*** SUPPLIED DATA ***

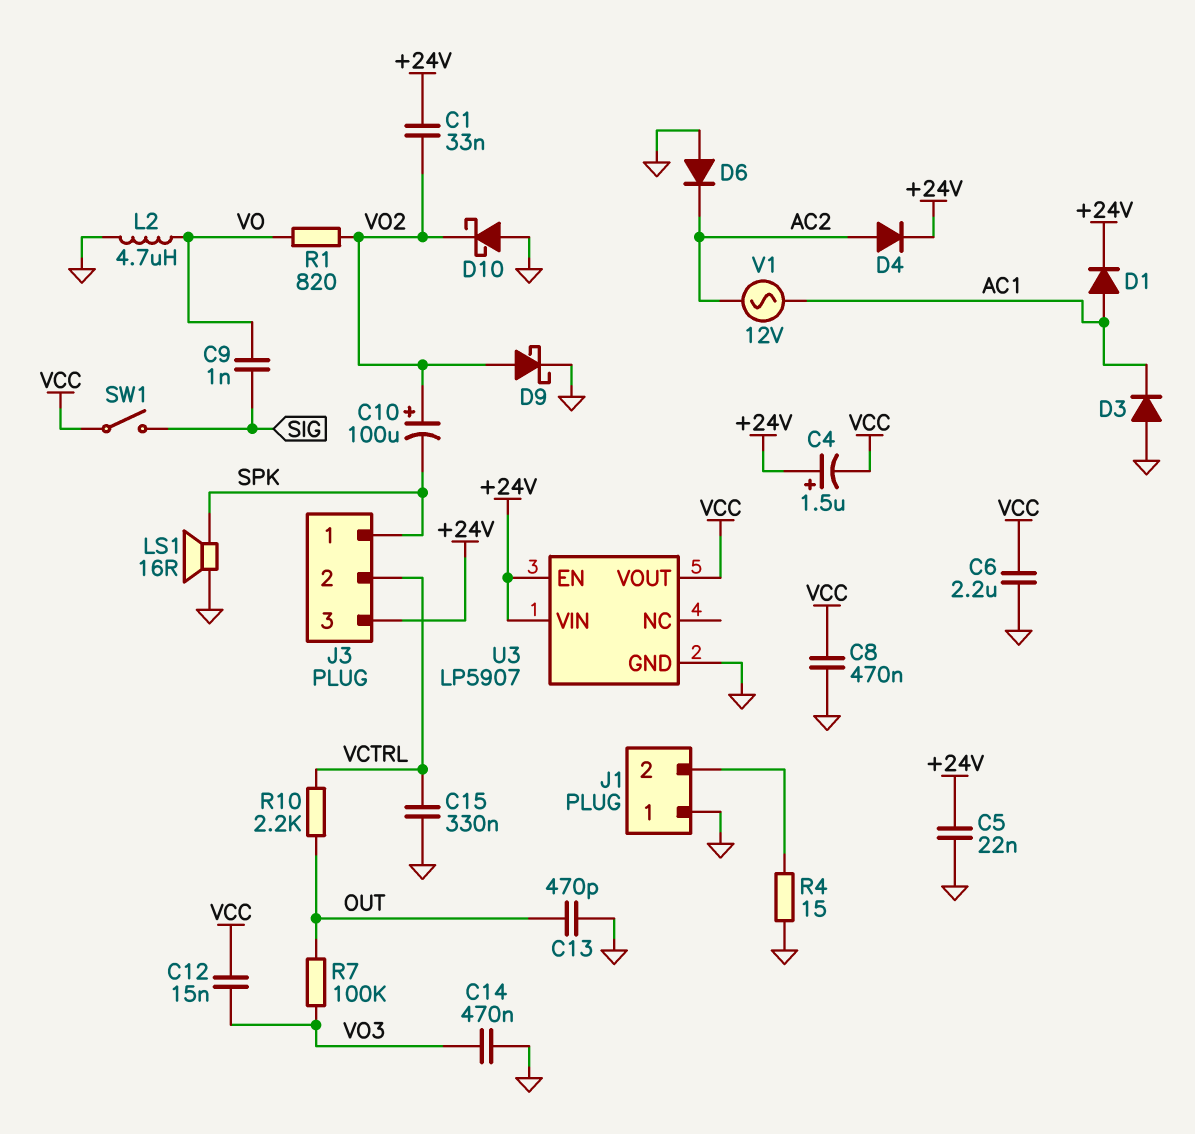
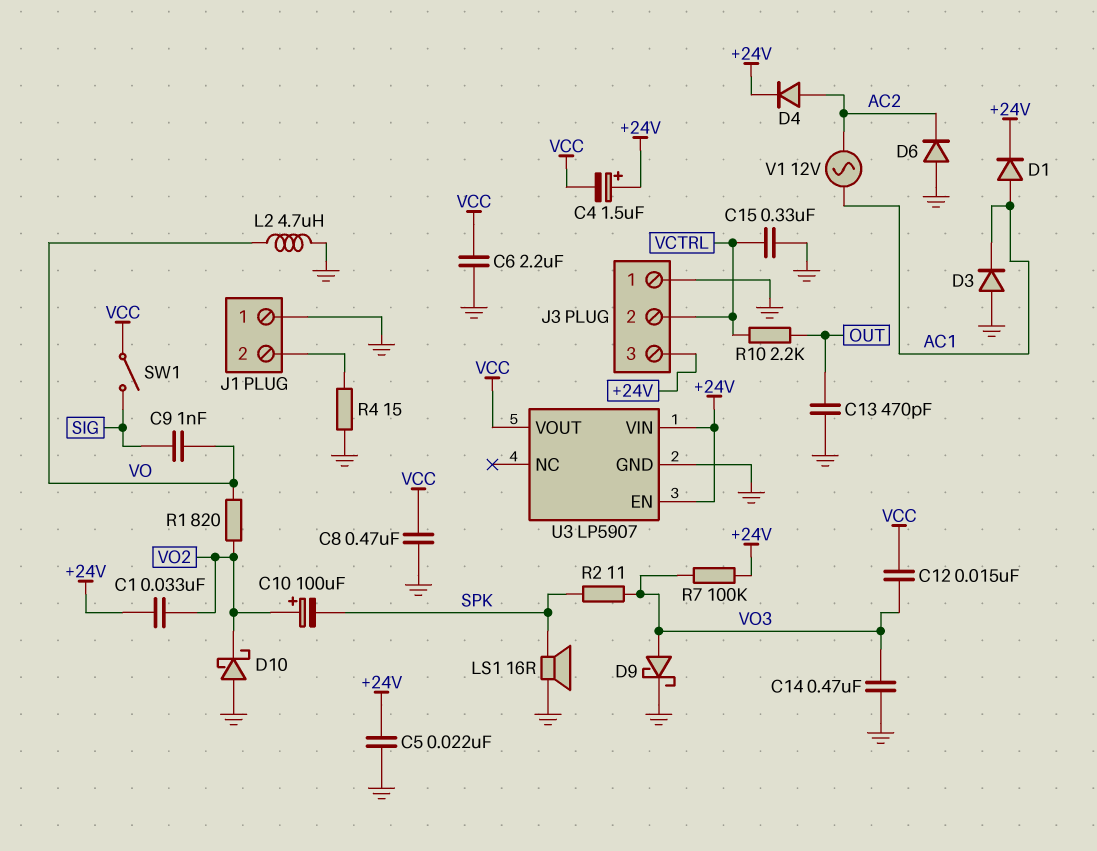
D9: schottky (A VO2, K GND) -> schottky (A VO3, K GND)
J3 pin 1: SPK -> GND
R2: none -> 11 (SPK, VO3)
R7: 100k (OUT, VO3) -> 100k (+24V, VO3)

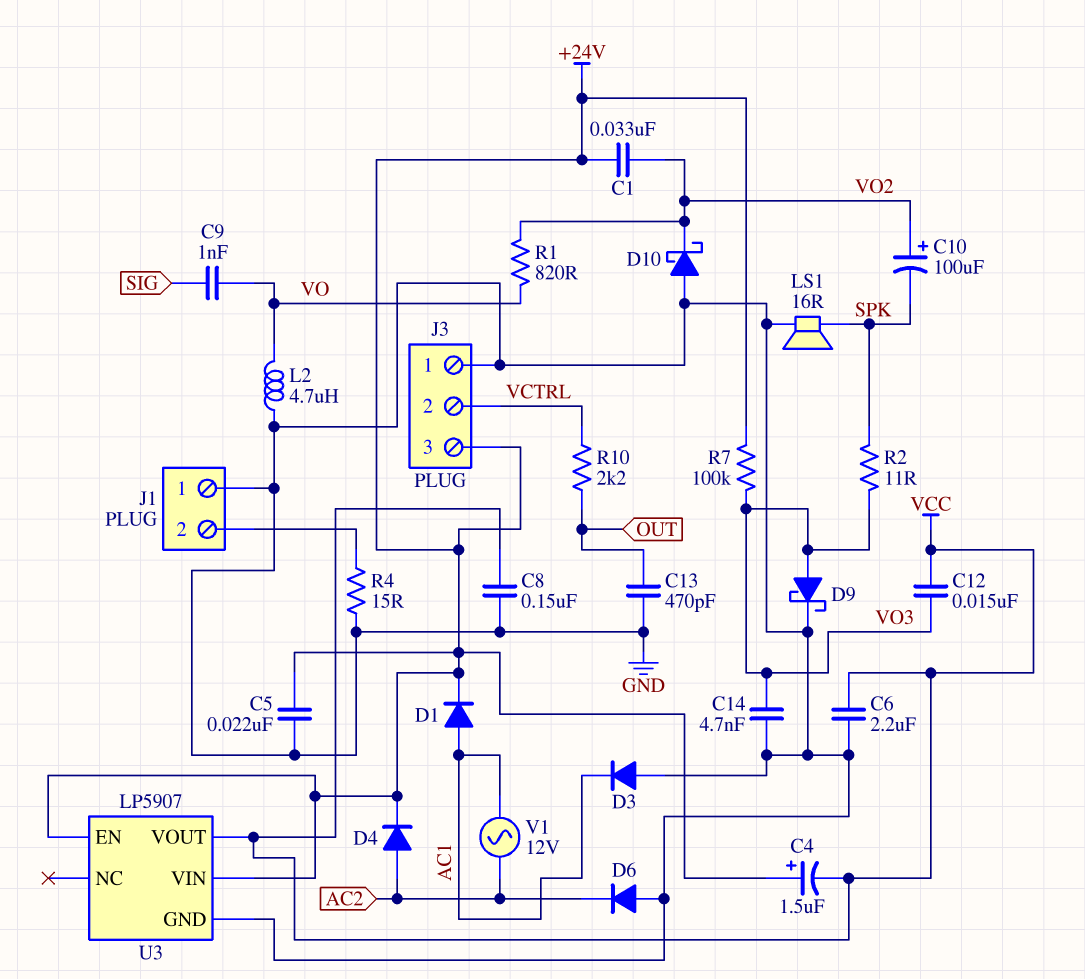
C8: 470nF (GND, VCC) -> 150nF (GND, VCC)
C14: 470nF (GND, VO3) -> 4.7nF (GND, VO3)
C15: 330nF (GND, VCTRL) -> none
SW1: switch (SIG, VCC) -> none

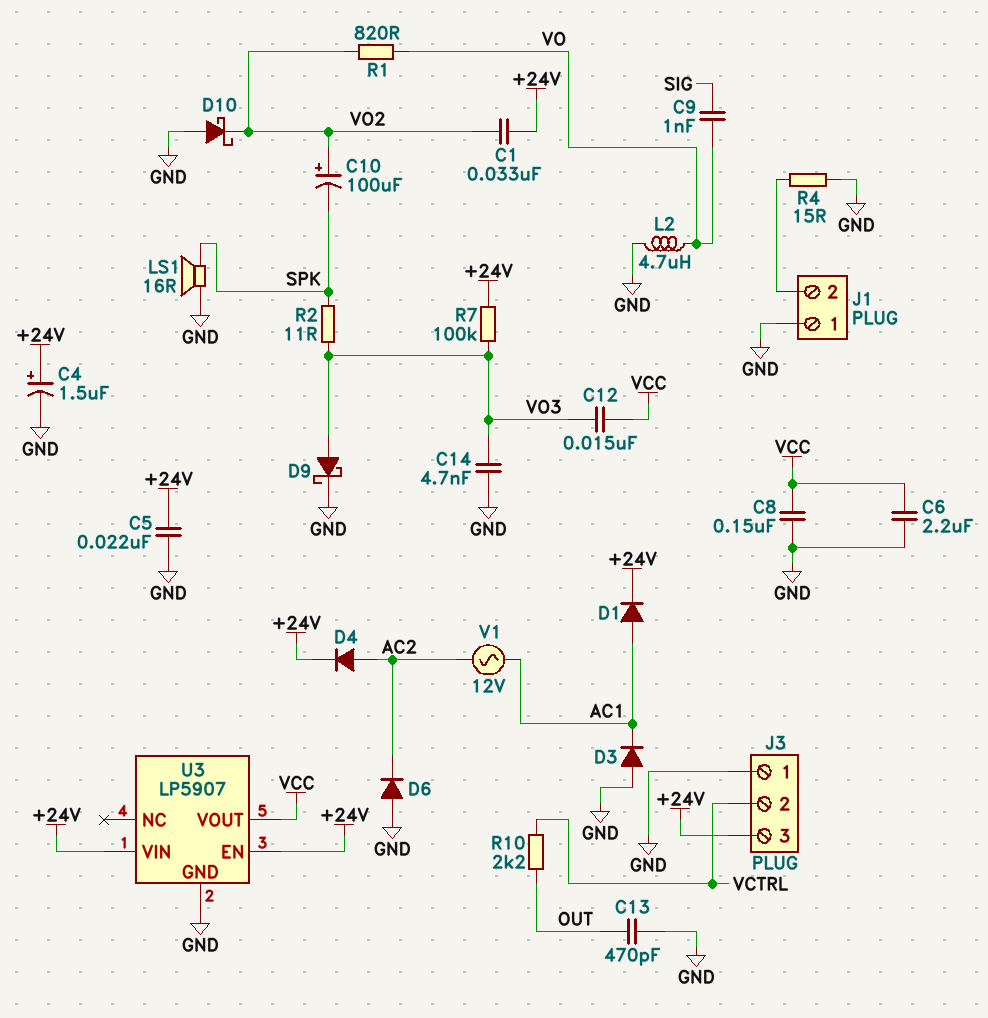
C4: 1.5uF (plus +24V, minus VCC) -> 1.5uF (plus +24V, minus GND)

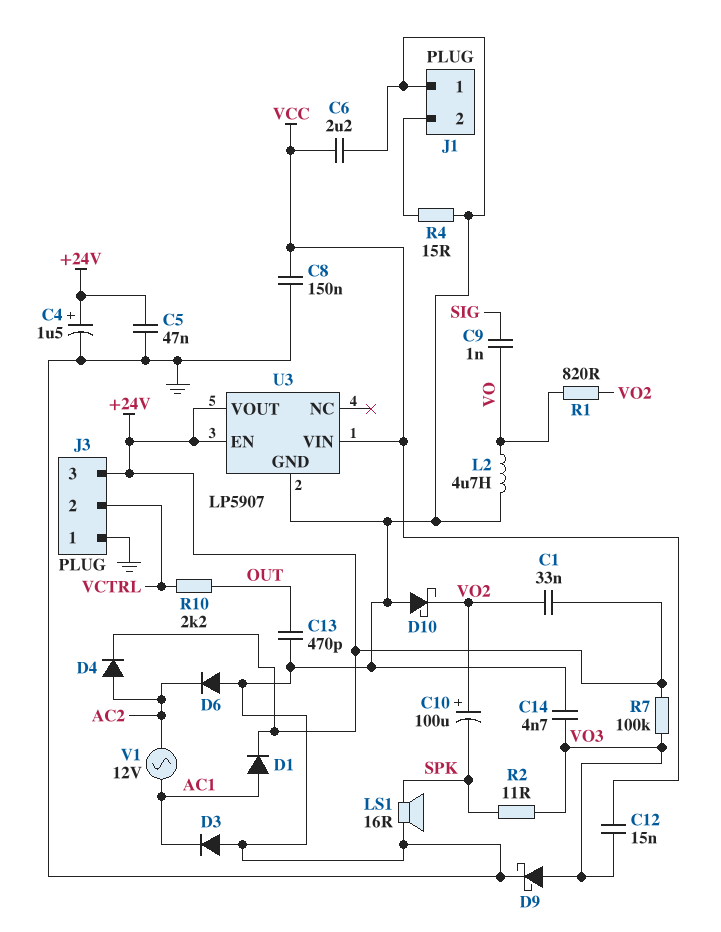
C5: 22nF (+24V, GND) -> 47nF (+24V, GND)
U3 pin VIN: +24V -> VCC
U3 pin VOUT: VCC -> +24V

*** End of SUPPLIED DATA ***

**TASK DIRECTIONS**:
Keep the pictures out and transcribe the entries exactly.

**PROBLEM SOLUTION**:
D9: schottky (A VO2, K GND) -> schottky (A VO3, K GND)
J3 pin 1: SPK -> GND
R2: none -> 11 (SPK, VO3)
R7: 100k (OUT, VO3) -> 100k (+24V, VO3)

C8: 470nF (GND, VCC) -> 150nF (GND, VCC)
C14: 470nF (GND, VO3) -> 4.7nF (GND, VO3)
C15: 330nF (GND, VCTRL) -> none
SW1: switch (SIG, VCC) -> none

C4: 1.5uF (plus +24V, minus VCC) -> 1.5uF (plus +24V, minus GND)

C5: 22nF (+24V, GND) -> 47nF (+24V, GND)
U3 pin VIN: +24V -> VCC
U3 pin VOUT: VCC -> +24V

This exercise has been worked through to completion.